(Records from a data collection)
#####

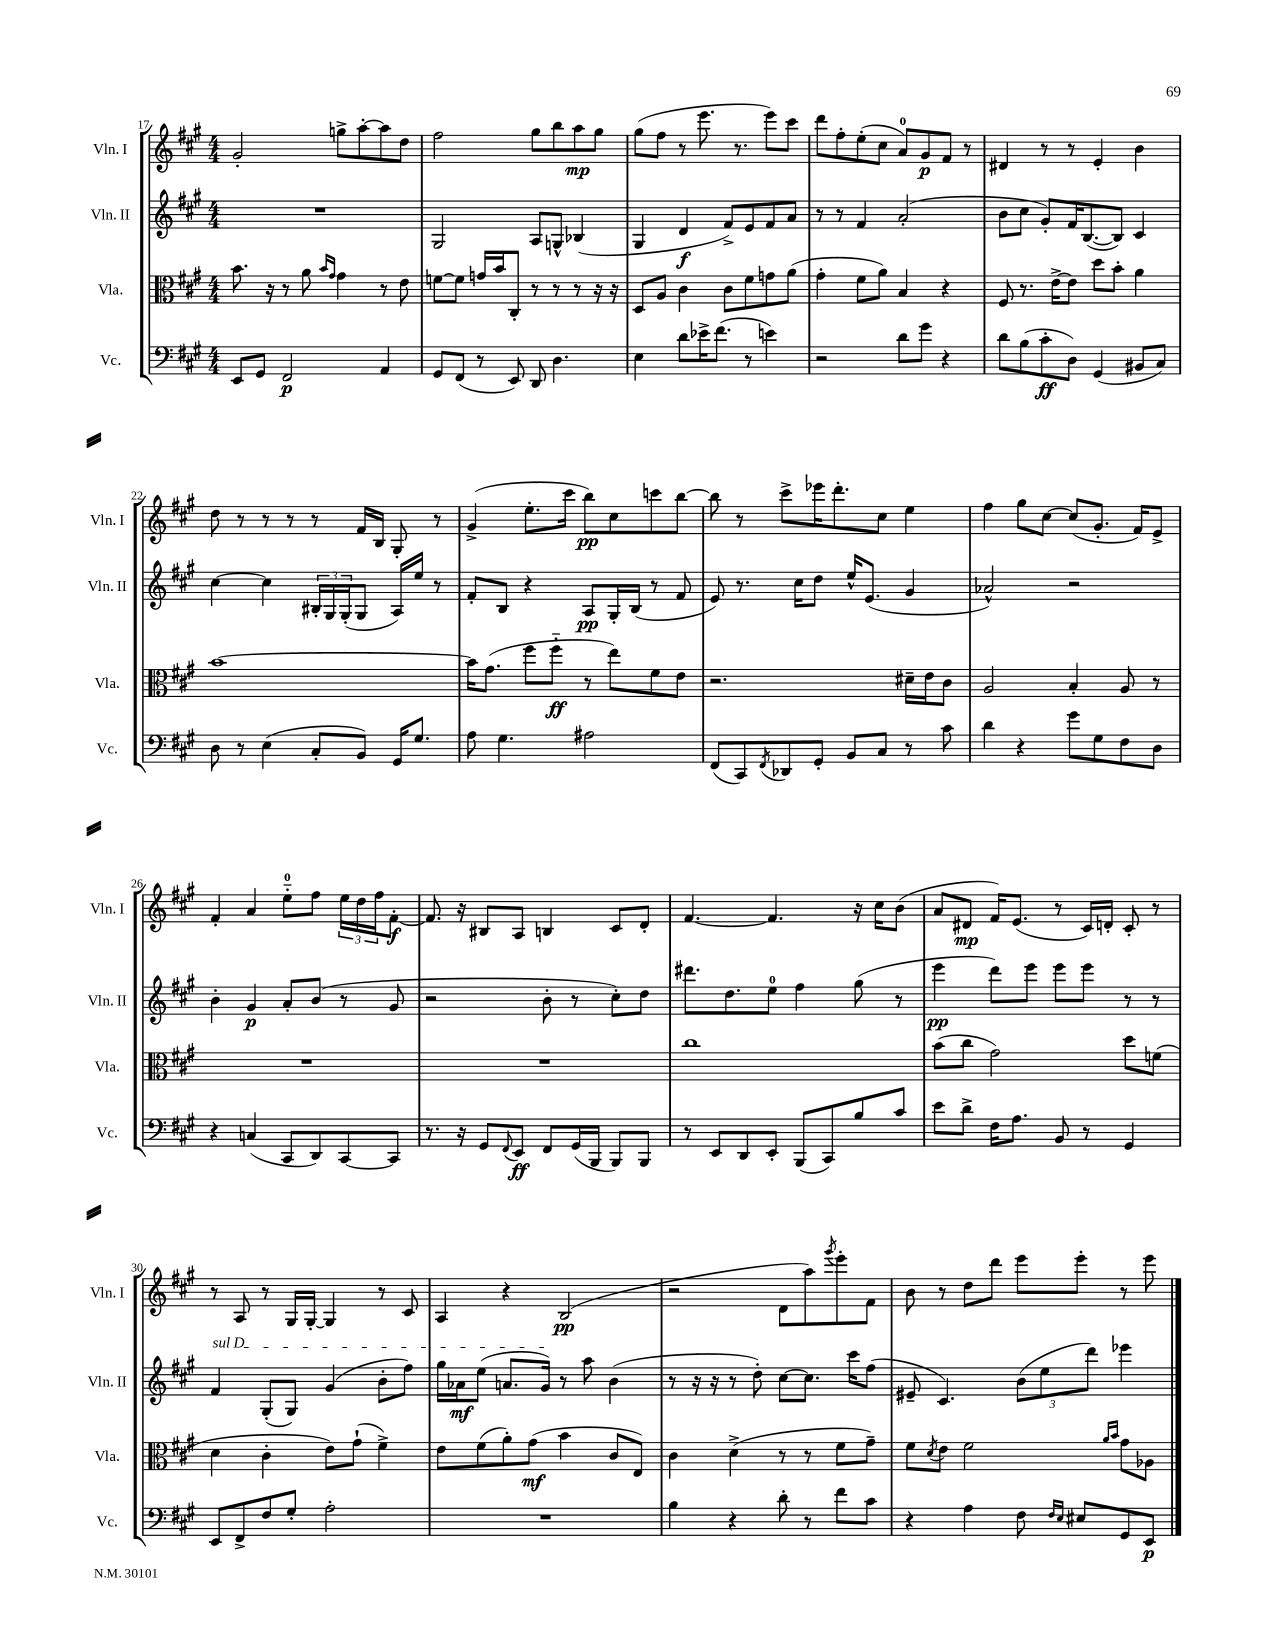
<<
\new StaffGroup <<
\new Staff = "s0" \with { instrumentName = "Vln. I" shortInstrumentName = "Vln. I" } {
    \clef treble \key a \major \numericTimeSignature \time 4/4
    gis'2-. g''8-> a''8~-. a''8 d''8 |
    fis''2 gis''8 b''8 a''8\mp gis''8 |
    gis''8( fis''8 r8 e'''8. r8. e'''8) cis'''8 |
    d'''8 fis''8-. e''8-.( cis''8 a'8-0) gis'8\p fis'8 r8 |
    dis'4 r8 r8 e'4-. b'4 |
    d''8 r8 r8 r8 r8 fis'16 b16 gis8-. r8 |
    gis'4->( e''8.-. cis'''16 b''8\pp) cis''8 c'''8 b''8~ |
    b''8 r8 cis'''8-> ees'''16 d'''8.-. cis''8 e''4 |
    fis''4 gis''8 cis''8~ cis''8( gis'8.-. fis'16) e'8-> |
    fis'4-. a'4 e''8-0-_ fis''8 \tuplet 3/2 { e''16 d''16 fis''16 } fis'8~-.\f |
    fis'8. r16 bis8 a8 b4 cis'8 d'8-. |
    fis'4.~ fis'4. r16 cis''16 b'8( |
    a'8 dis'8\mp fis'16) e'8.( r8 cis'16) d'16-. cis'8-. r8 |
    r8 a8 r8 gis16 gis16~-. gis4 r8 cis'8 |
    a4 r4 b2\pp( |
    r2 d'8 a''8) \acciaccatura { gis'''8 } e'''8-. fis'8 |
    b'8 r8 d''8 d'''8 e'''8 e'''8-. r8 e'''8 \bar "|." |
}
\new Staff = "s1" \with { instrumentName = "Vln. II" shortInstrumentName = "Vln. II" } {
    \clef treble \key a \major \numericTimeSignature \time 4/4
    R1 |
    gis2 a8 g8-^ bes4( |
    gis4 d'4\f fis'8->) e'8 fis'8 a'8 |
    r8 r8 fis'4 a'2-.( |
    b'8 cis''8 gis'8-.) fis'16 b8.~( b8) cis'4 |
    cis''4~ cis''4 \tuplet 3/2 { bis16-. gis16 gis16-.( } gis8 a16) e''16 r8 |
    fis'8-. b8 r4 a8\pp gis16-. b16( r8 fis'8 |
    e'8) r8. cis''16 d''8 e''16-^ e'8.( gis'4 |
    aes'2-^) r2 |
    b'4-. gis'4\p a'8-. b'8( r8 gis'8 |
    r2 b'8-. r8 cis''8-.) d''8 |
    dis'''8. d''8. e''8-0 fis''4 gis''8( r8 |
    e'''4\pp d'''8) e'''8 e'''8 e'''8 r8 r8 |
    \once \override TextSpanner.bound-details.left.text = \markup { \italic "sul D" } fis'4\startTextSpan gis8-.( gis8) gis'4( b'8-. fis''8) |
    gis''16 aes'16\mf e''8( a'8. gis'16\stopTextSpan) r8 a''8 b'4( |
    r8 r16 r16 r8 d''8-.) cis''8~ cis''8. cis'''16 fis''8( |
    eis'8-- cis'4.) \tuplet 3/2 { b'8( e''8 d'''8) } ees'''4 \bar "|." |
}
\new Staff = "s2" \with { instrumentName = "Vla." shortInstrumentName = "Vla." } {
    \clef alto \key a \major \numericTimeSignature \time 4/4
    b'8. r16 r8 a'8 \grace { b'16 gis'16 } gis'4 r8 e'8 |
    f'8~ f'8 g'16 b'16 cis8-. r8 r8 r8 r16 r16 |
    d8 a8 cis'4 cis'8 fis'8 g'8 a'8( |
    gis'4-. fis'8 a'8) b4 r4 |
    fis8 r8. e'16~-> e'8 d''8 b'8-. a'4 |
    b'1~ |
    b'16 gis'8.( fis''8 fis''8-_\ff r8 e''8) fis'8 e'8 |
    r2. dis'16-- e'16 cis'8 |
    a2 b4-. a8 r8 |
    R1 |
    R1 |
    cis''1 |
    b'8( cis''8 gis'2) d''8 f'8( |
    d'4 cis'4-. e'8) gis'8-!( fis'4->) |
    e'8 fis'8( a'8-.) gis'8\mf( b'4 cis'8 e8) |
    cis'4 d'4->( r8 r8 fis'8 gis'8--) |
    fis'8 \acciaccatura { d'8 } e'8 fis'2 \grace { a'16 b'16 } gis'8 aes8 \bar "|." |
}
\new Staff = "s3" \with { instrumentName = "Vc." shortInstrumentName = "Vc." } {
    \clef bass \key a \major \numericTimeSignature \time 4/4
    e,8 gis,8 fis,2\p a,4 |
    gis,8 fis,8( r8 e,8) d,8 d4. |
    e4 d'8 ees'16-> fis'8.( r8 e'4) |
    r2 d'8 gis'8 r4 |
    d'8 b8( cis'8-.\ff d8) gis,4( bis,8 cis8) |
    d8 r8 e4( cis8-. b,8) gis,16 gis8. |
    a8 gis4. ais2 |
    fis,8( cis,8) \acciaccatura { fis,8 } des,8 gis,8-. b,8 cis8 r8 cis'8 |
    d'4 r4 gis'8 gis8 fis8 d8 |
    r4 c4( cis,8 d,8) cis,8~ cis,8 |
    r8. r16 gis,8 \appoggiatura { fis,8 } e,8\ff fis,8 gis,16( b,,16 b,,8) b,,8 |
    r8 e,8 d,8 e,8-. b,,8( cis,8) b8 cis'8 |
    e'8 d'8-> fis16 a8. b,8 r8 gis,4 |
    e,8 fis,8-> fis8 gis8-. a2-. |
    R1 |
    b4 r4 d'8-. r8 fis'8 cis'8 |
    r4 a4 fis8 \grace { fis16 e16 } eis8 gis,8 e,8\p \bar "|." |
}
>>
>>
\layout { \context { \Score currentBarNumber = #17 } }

#####

- **Written request**
Copy out the listing above line for line, leaving out the pictures.

- **Result of the task**
<<
\new StaffGroup <<
\new Staff = "s0" \with { instrumentName = "Vln. I" shortInstrumentName = "Vln. I" } {
    \clef treble \key a \major \numericTimeSignature \time 4/4
    gis'2-. g''8-> a''8~-. a''8 d''8 |
    fis''2 gis''8 b''8 a''8\mp gis''8 |
    gis''8( fis''8 r8 e'''8. r8. e'''8) cis'''8 |
    d'''8 fis''8-. e''8-.( cis''8 a'8-0) gis'8\p fis'8 r8 |
    dis'4 r8 r8 e'4-. b'4 |
    d''8 r8 r8 r8 r8 fis'16 b16 gis8-. r8 |
    gis'4->( e''8.-. cis'''16 b''8\pp) cis''8 c'''8 b''8~ |
    b''8 r8 cis'''8-> ees'''16 d'''8.-. cis''8 e''4 |
    fis''4 gis''8 cis''8~ cis''8( gis'8.-. fis'16) e'8-> |
    fis'4-. a'4 e''8-0-_ fis''8 \tuplet 3/2 { e''16 d''16 fis''16 } fis'8~-.\f |
    fis'8. r16 bis8 a8 b4 cis'8 d'8-. |
    fis'4.~ fis'4. r16 cis''16 b'8( |
    a'8 dis'8\mp fis'16) e'8.( r8 cis'16) d'16-. cis'8-. r8 |
    r8 a8 r8 gis16 gis16~-. gis4 r8 cis'8 |
    a4 r4 b2\pp( |
    r2 d'8 a''8) \acciaccatura { gis'''8 } e'''8-. fis'8 |
    b'8 r8 d''8 d'''8 e'''8 e'''8-. r8 e'''8 \bar "|." |
}
\new Staff = "s1" \with { instrumentName = "Vln. II" shortInstrumentName = "Vln. II" } {
    \clef treble \key a \major \numericTimeSignature \time 4/4
    R1 |
    gis2 a8 g8-^ bes4( |
    gis4 d'4\f fis'8->) e'8 fis'8 a'8 |
    r8 r8 fis'4 a'2-.( |
    b'8 cis''8 gis'8-.) fis'16 b8.~( b8) cis'4 |
    cis''4~ cis''4 \tuplet 3/2 { bis16-. gis16 gis16-.( } gis8 a16) e''16 r8 |
    fis'8-. b8 r4 a8\pp gis16-. b16( r8 fis'8 |
    e'8) r8. cis''16 d''8 e''16-^ e'8.( gis'4 |
    aes'2-^) r2 |
    b'4-. gis'4\p a'8-. b'8( r8 gis'8 |
    r2 b'8-. r8 cis''8-.) d''8 |
    dis'''8. d''8. e''8-0 fis''4 gis''8( r8 |
    e'''4\pp d'''8) e'''8 e'''8 e'''8 r8 r8 |
    \once \override TextSpanner.bound-details.left.text = \markup { \italic "sul D" } fis'4\startTextSpan gis8-.( gis8) gis'4( b'8-. fis''8) |
    gis''16 aes'16\mf e''8( a'8. gis'16\stopTextSpan) r8 a''8 b'4( |
    r8 r16 r16 r8 d''8-.) cis''8~ cis''8. cis'''16 fis''8( |
    eis'8-- cis'4.) \tuplet 3/2 { b'8( e''8 d'''8) } ees'''4 \bar "|." |
}
\new Staff = "s2" \with { instrumentName = "Vla." shortInstrumentName = "Vla." } {
    \clef alto \key a \major \numericTimeSignature \time 4/4
    b'8. r16 r8 a'8 \grace { b'16 gis'16 } gis'4 r8 e'8 |
    f'8~ f'8 g'16 b'16 cis8-. r8 r8 r8 r16 r16 |
    d8 a8 cis'4 cis'8 fis'8 g'8 a'8( |
    gis'4-. fis'8 a'8) b4 r4 |
    fis8 r8. e'16~-> e'8 d''8 b'8-. a'4 |
    b'1~ |
    b'16 gis'8.( fis''8 fis''8-_\ff r8 e''8) fis'8 e'8 |
    r2. dis'16-- e'16 cis'8 |
    a2 b4-. a8 r8 |
    R1 |
    R1 |
    cis''1 |
    b'8( cis''8 gis'2) d''8 f'8( |
    d'4 cis'4-. e'8) gis'8-!( fis'4->) |
    e'8 fis'8( a'8-.) gis'8\mf( b'4 cis'8 e8) |
    cis'4 d'4->( r8 r8 fis'8 gis'8--) |
    fis'8 \acciaccatura { d'8 } e'8 fis'2 \grace { a'16 b'16 } gis'8 aes8 \bar "|." |
}
\new Staff = "s3" \with { instrumentName = "Vc." shortInstrumentName = "Vc." } {
    \clef bass \key a \major \numericTimeSignature \time 4/4
    e,8 gis,8 fis,2\p a,4 |
    gis,8 fis,8( r8 e,8) d,8 d4. |
    e4 d'8 ees'16-> fis'8.( r8 e'4) |
    r2 d'8 gis'8 r4 |
    d'8 b8( cis'8-.\ff d8) gis,4( bis,8 cis8) |
    d8 r8 e4( cis8-. b,8) gis,16 gis8. |
    a8 gis4. ais2 |
    fis,8( cis,8) \acciaccatura { fis,8 } des,8 gis,8-. b,8 cis8 r8 cis'8 |
    d'4 r4 gis'8 gis8 fis8 d8 |
    r4 c4( cis,8 d,8) cis,8~ cis,8 |
    r8. r16 gis,8 \appoggiatura { fis,8 } e,8\ff fis,8 gis,16( b,,16 b,,8) b,,8 |
    r8 e,8 d,8 e,8-. b,,8( cis,8) b8 cis'8 |
    e'8 d'8-> fis16 a8. b,8 r8 gis,4 |
    e,8 fis,8-> fis8 gis8-. a2-. |
    R1 |
    b4 r4 d'8-. r8 fis'8 cis'8 |
    r4 a4 fis8 \grace { fis16 e16 } eis8 gis,8 e,8\p \bar "|." |
}
>>
>>
\layout { \context { \Score currentBarNumber = #17 } }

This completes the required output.